→ **What the task asks**: Return the following from the records below: each line, word for word, starting with the line that contains "camera: 30 degrees left, 20 degrees down" and going on through the line that contains "(292, 274) = (228, 313): yellow", with nothing outside that range.

→ **Information shown**:
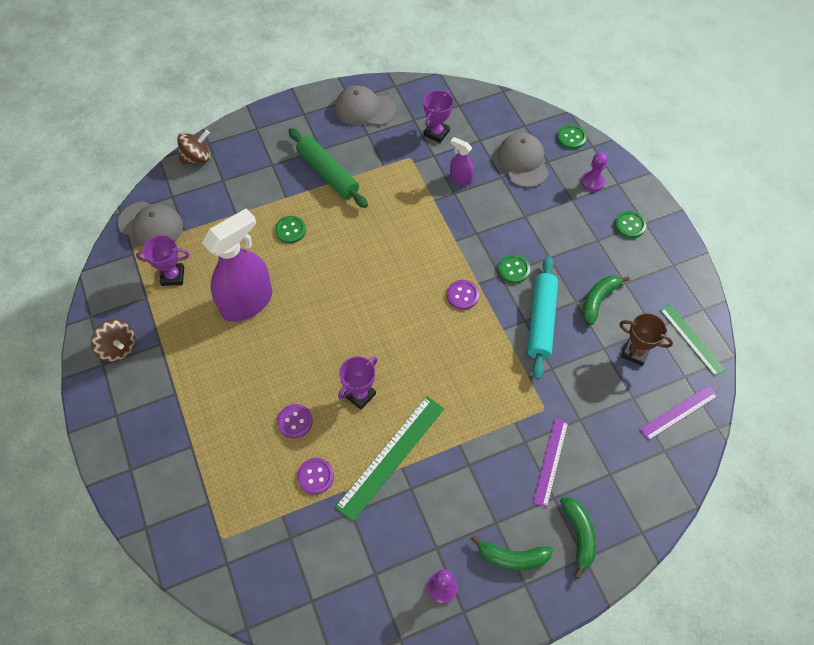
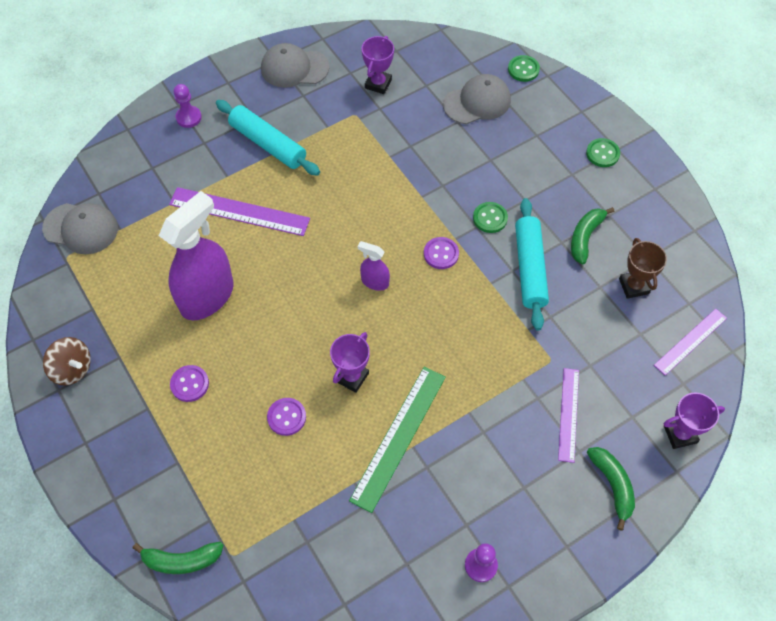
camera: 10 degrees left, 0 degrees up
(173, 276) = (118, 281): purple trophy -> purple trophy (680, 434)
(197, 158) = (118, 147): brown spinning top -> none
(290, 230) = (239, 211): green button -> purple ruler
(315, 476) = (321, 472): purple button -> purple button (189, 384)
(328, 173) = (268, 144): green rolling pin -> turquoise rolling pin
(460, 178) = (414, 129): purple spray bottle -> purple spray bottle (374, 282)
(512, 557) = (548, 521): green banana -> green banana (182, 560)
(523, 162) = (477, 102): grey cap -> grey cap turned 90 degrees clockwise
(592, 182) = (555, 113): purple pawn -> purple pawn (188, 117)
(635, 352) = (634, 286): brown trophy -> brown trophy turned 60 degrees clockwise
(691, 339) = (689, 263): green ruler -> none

---

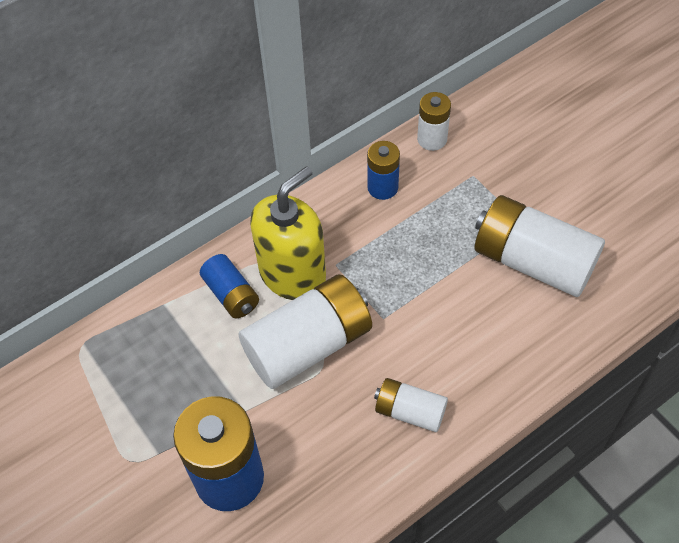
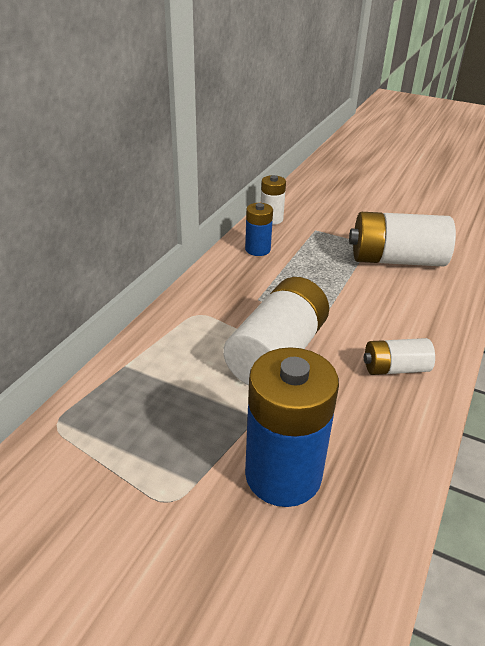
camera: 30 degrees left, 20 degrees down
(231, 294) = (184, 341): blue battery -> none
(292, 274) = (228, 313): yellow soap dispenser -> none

...

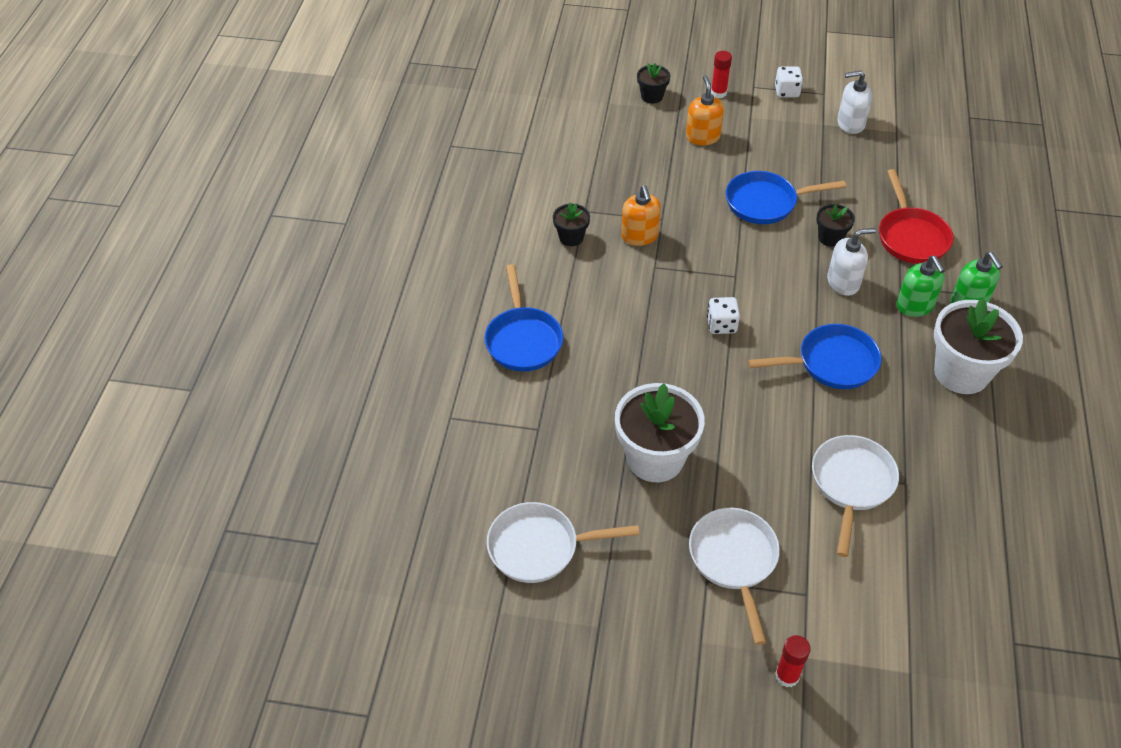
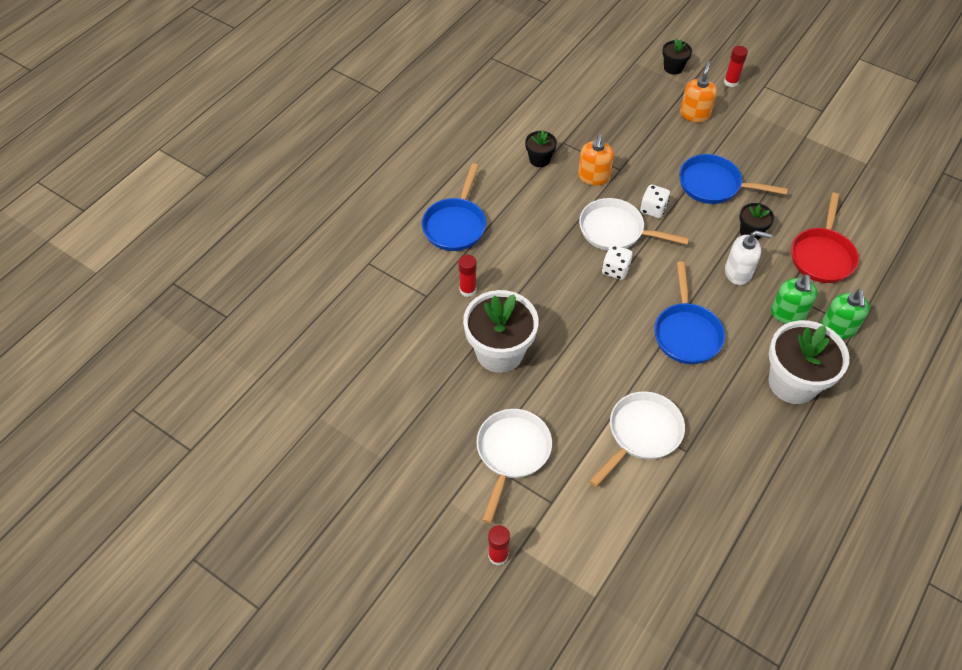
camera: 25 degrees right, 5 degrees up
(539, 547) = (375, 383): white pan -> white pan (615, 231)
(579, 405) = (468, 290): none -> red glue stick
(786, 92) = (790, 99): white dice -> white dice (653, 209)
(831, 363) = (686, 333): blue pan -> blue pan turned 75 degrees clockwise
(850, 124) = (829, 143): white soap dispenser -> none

→ **Result for this task**:
camera: 30 degrees left, 20 degrees down
(231, 294) = (184, 341): blue battery -> none
(292, 274) = (228, 313): yellow soap dispenser -> none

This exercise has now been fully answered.